[Records from a dataset]
══════
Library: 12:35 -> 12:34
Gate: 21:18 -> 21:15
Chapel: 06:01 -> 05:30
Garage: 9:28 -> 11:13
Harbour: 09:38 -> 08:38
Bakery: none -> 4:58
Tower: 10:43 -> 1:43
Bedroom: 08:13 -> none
══════
• _TASK_:
Copy all of the records above line for line, with no changes.

• _THE ANSWER_:
Library: 12:35 -> 12:34
Gate: 21:18 -> 21:15
Chapel: 06:01 -> 05:30
Garage: 9:28 -> 11:13
Harbour: 09:38 -> 08:38
Bakery: none -> 4:58
Tower: 10:43 -> 1:43
Bedroom: 08:13 -> none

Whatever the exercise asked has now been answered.